If a record holds a picture, leave the picture out, but write out everything else exactly.
───── Dataset records ─────
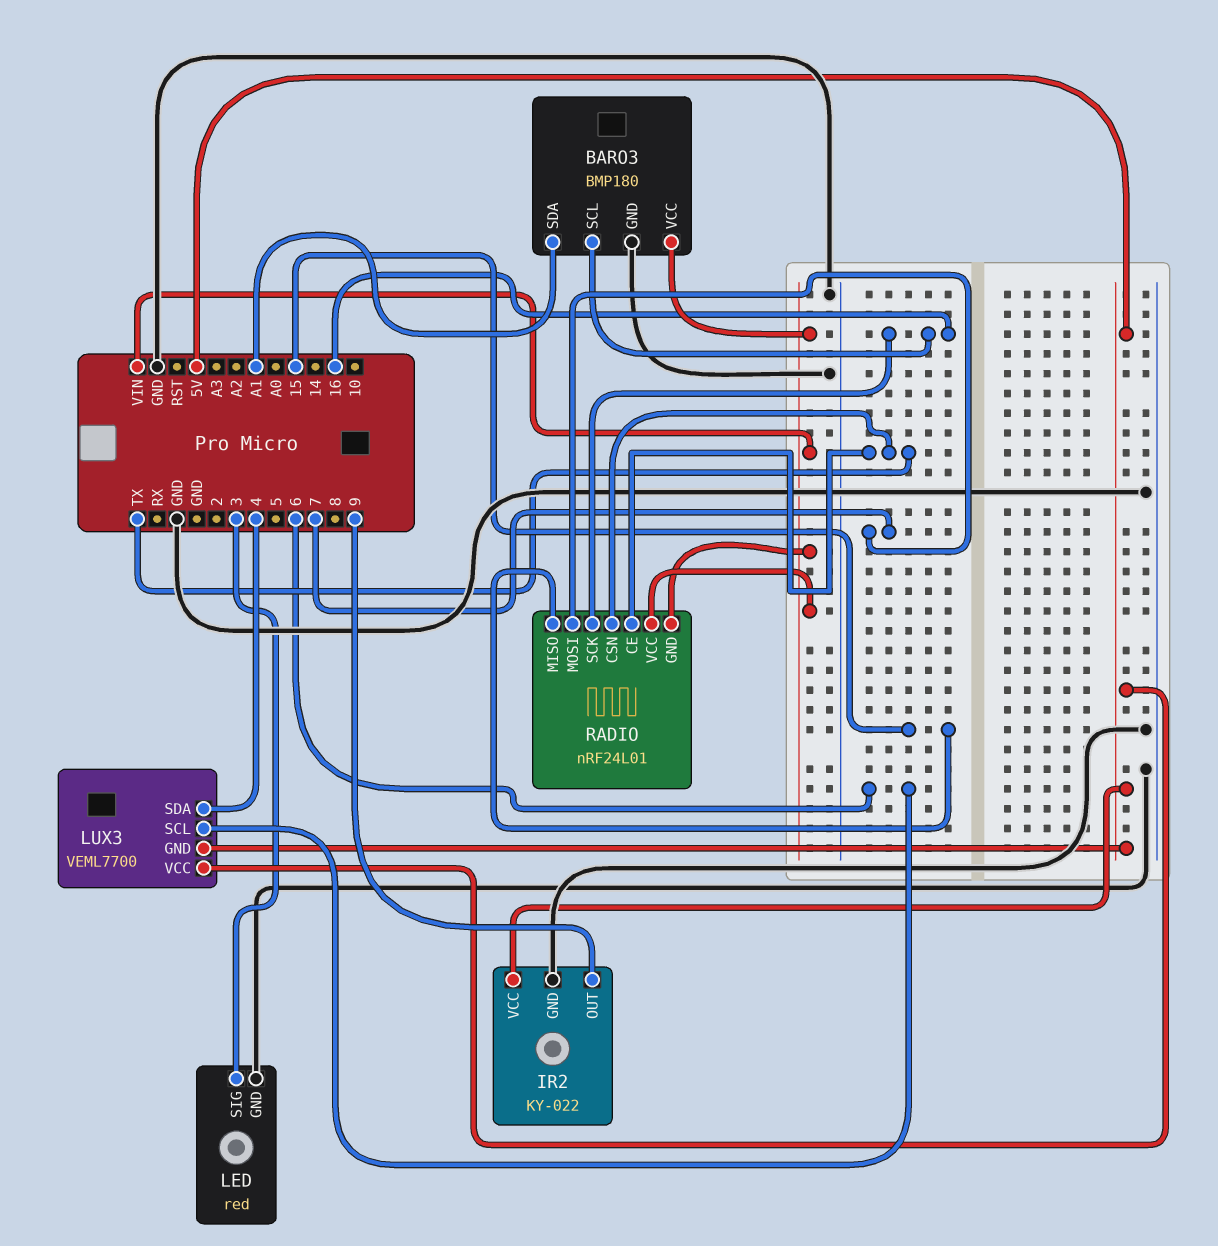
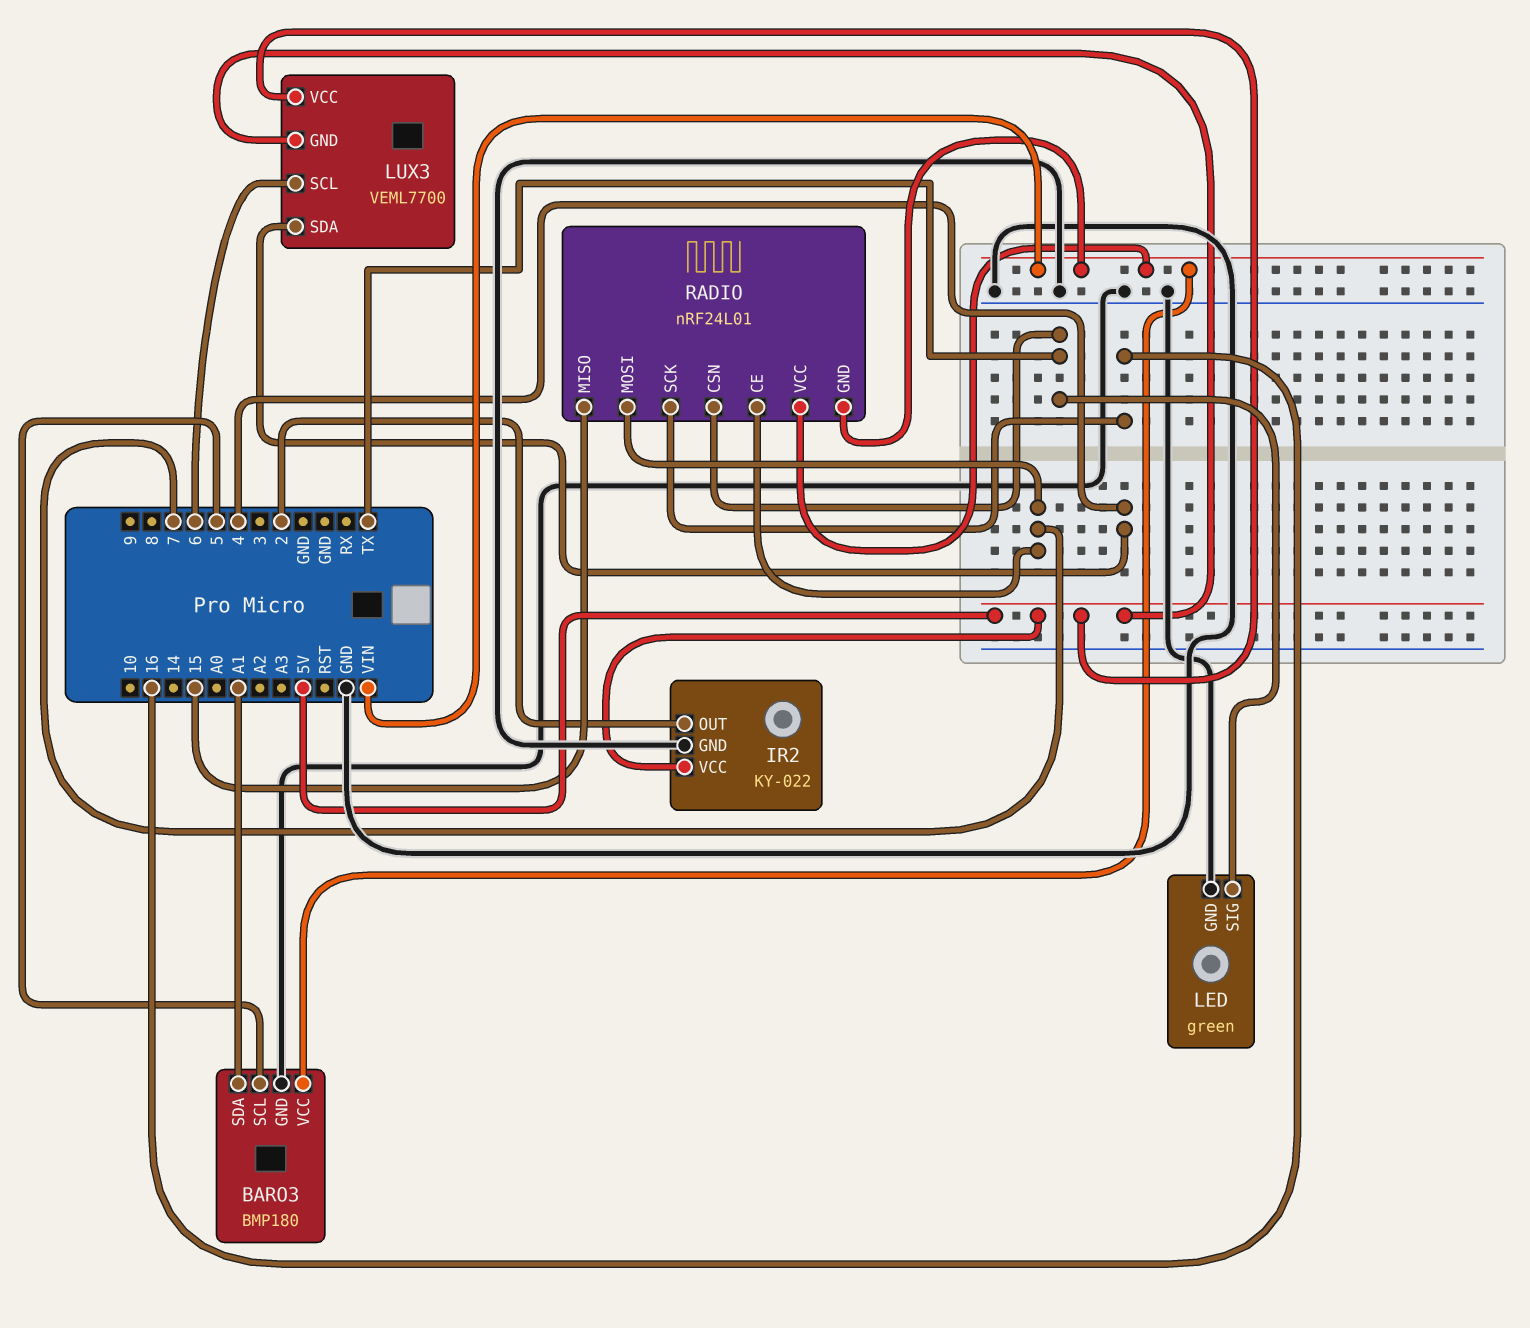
BARO3 pin SCL: 16 -> 5
IR2 pin OUT: 9 -> 2
LED: red -> green
LED pin SIG: 3 -> TX
RADIO pin CE: TX -> 7

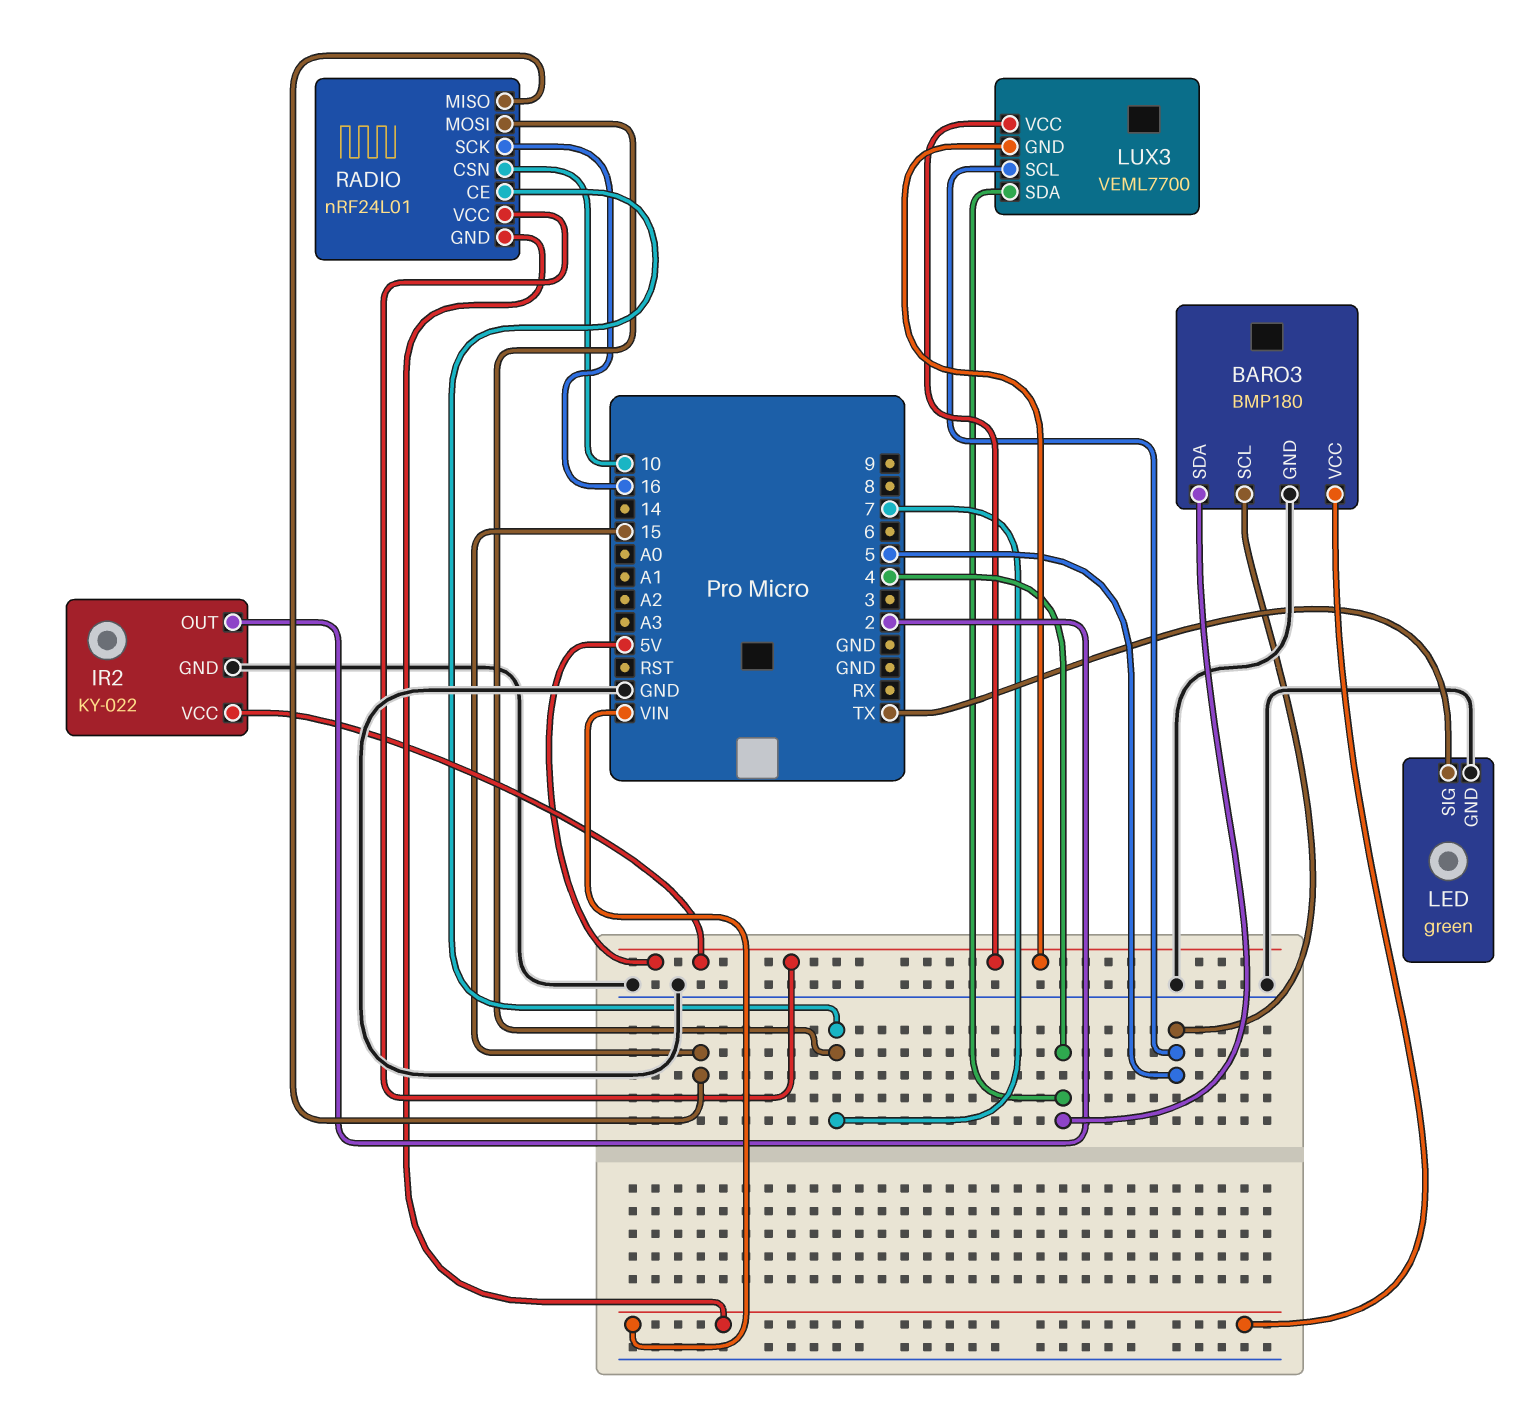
BARO3 pin SDA: A1 -> 4
LUX3 pin SCL: 6 -> 5
RADIO pin CSN: TX -> 10
RADIO pin VCC: VIN -> 5V

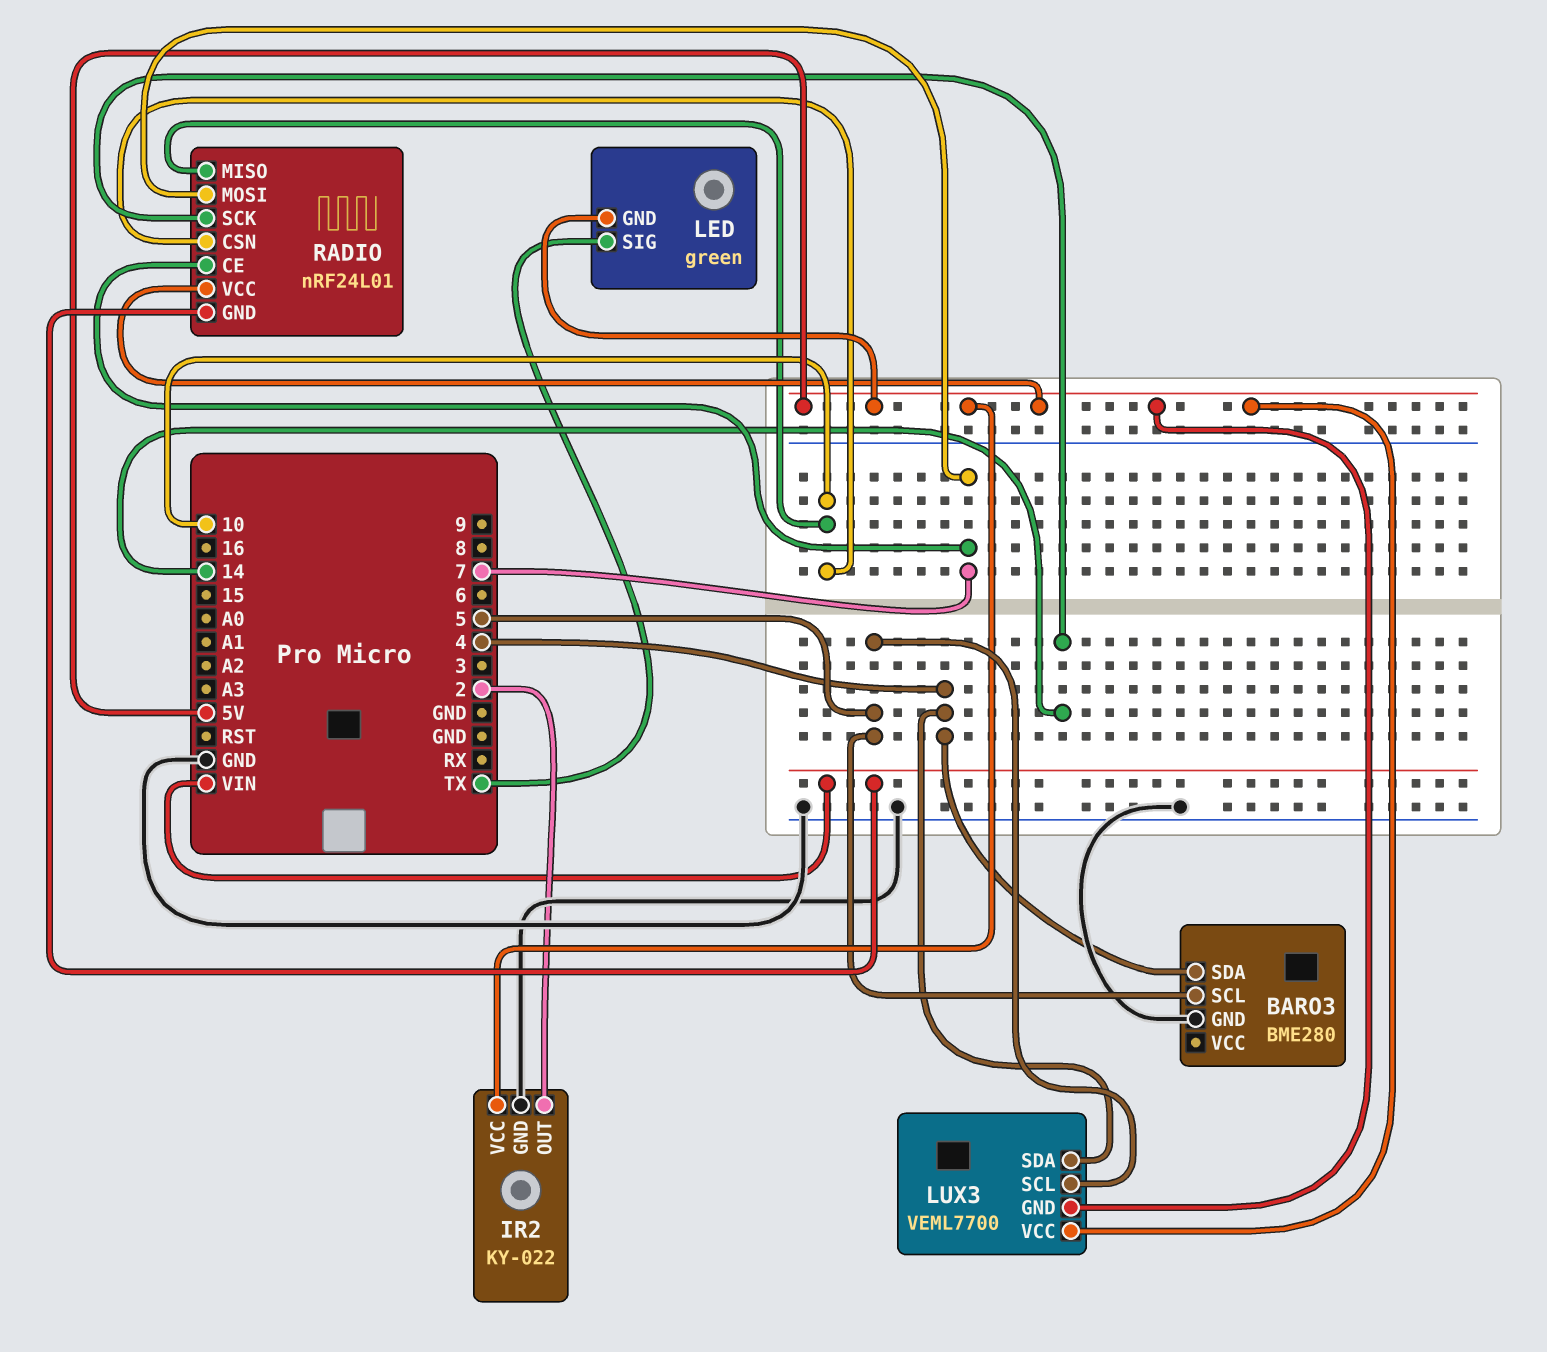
BARO3: BMP180 -> BME280
BARO3 pin VCC: VIN -> none
LED pin GND: GND -> 5V
RADIO pin MISO: 15 -> 10
RADIO pin SCK: 16 -> 14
─────
Response >>
BARO3 pin SCL: 16 -> 5
IR2 pin OUT: 9 -> 2
LED: red -> green
LED pin SIG: 3 -> TX
RADIO pin CE: TX -> 7

BARO3 pin SDA: A1 -> 4
LUX3 pin SCL: 6 -> 5
RADIO pin CSN: TX -> 10
RADIO pin VCC: VIN -> 5V

BARO3: BMP180 -> BME280
BARO3 pin VCC: VIN -> none
LED pin GND: GND -> 5V
RADIO pin MISO: 15 -> 10
RADIO pin SCK: 16 -> 14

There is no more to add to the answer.